■ **EXERCISE DIRECTIONS**: An exact copy of all the lines below is required, with every image left out.

[Edit tracking data]
# # # # # # #

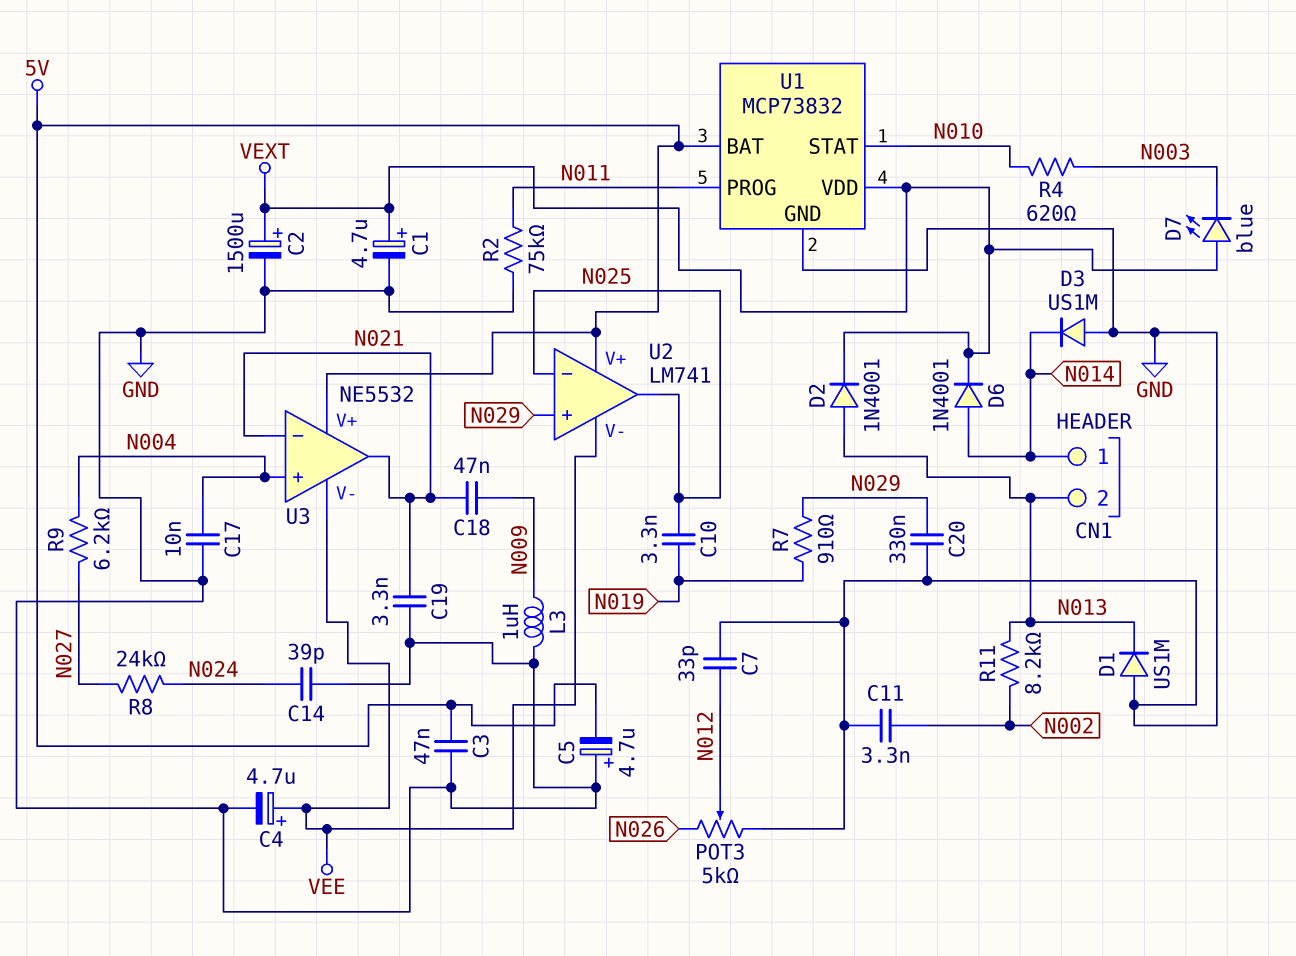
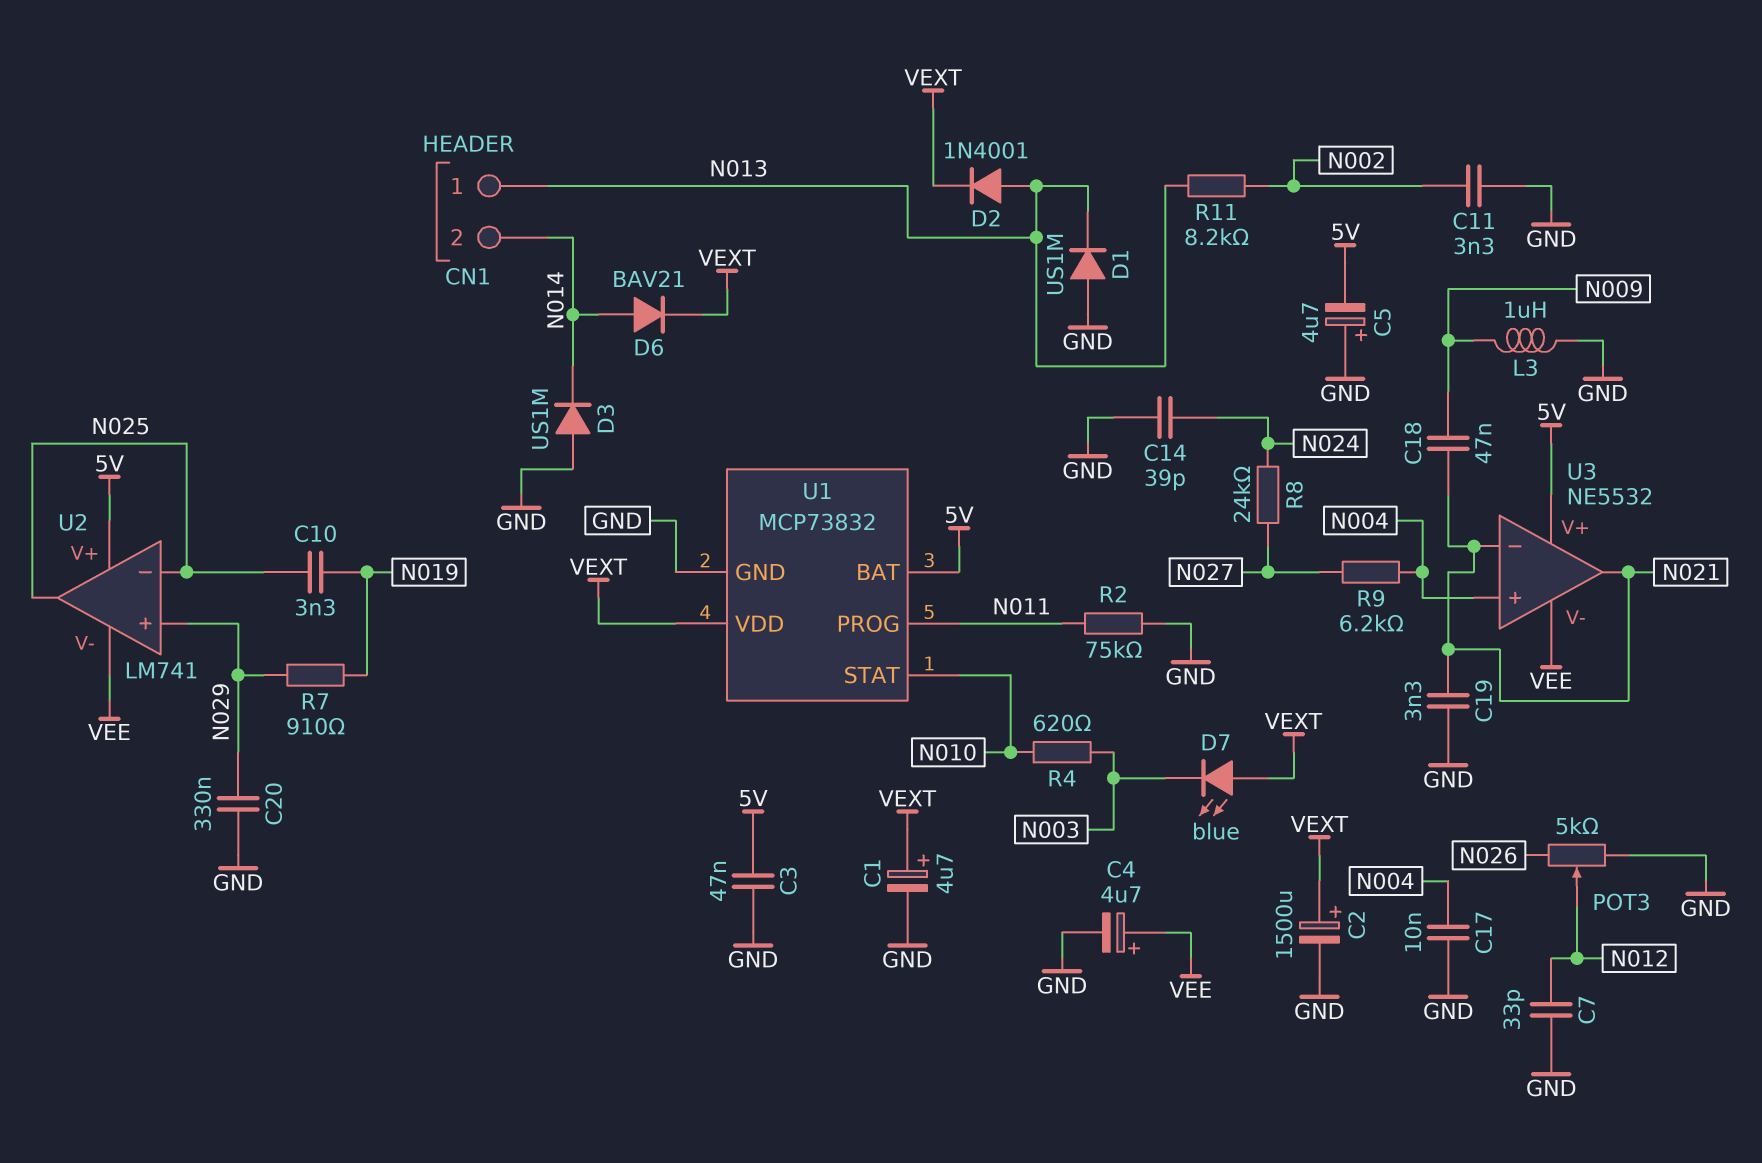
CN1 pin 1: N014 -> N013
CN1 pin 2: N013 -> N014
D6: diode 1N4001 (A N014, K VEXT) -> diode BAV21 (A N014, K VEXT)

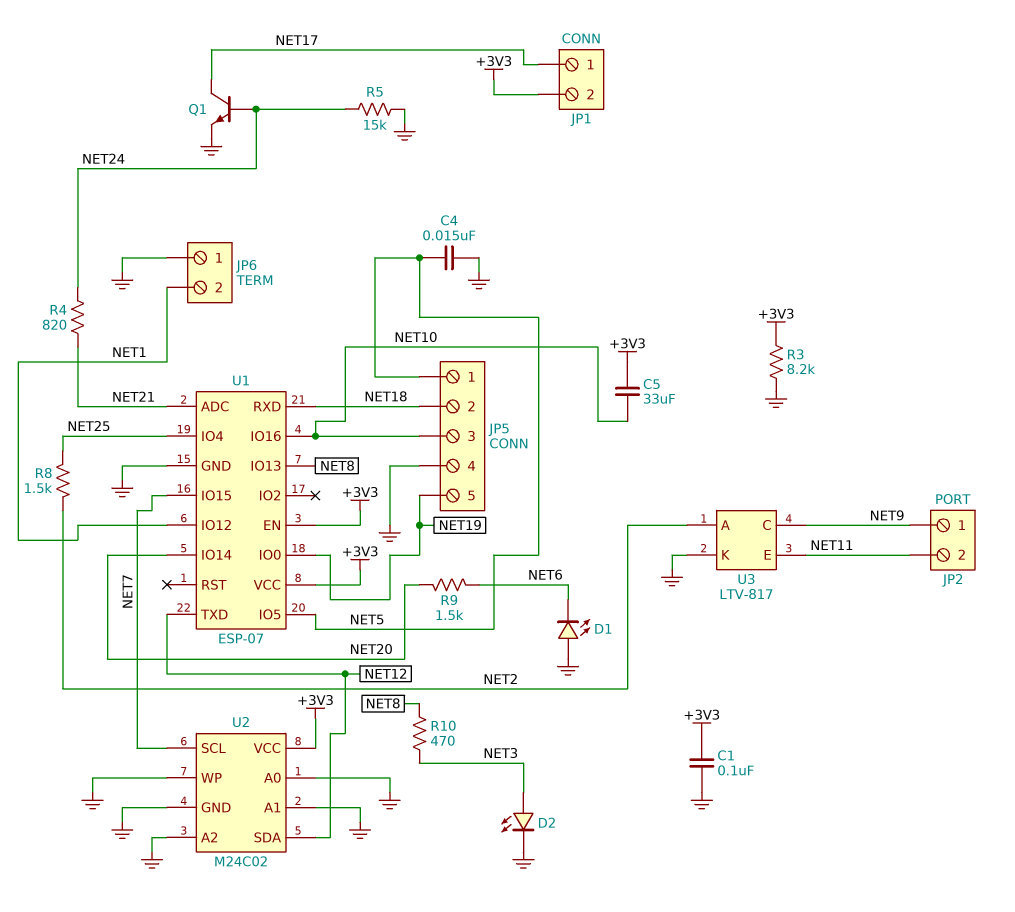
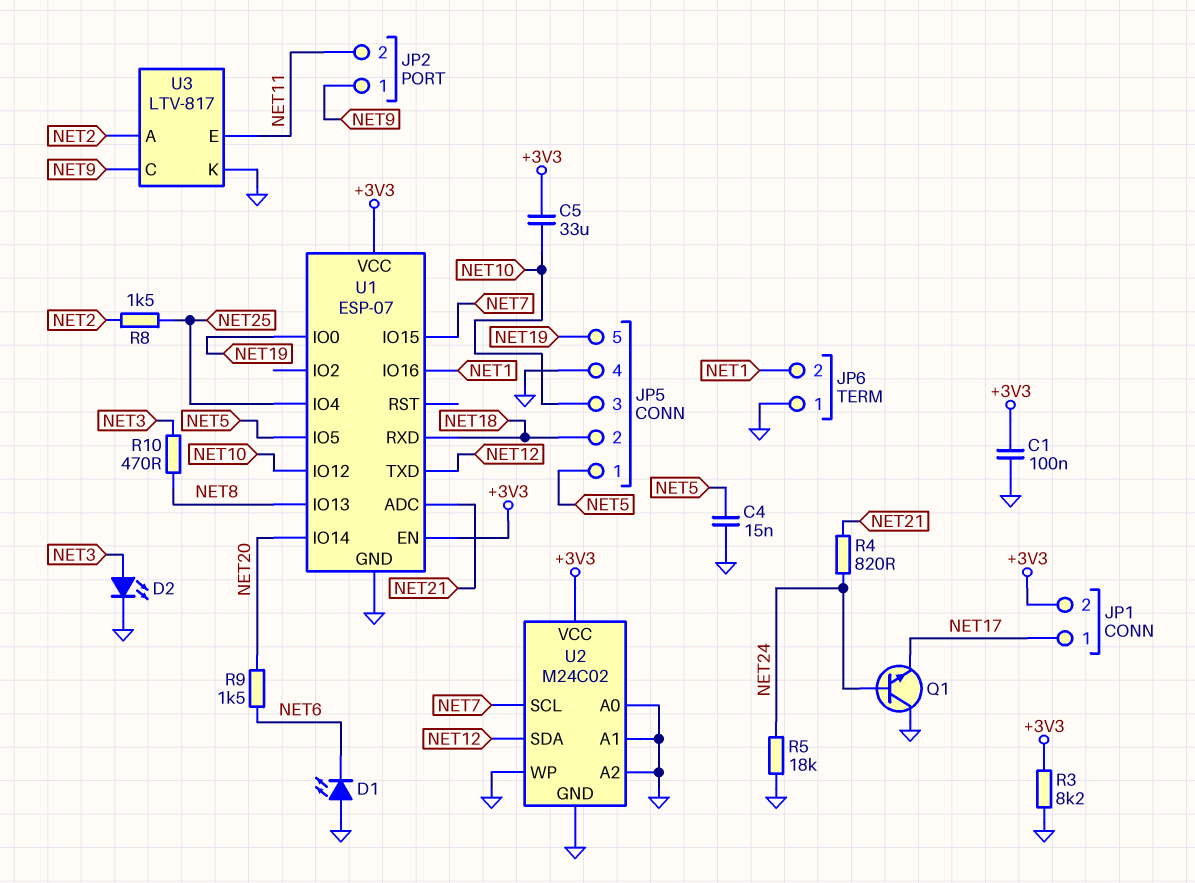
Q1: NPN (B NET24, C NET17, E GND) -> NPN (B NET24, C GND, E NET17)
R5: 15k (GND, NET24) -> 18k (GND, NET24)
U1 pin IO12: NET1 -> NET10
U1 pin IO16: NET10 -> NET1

# # # # # # #

■ **RESPONSE BELOW**:
CN1 pin 1: N014 -> N013
CN1 pin 2: N013 -> N014
D6: diode 1N4001 (A N014, K VEXT) -> diode BAV21 (A N014, K VEXT)

Q1: NPN (B NET24, C NET17, E GND) -> NPN (B NET24, C GND, E NET17)
R5: 15k (GND, NET24) -> 18k (GND, NET24)
U1 pin IO12: NET1 -> NET10
U1 pin IO16: NET10 -> NET1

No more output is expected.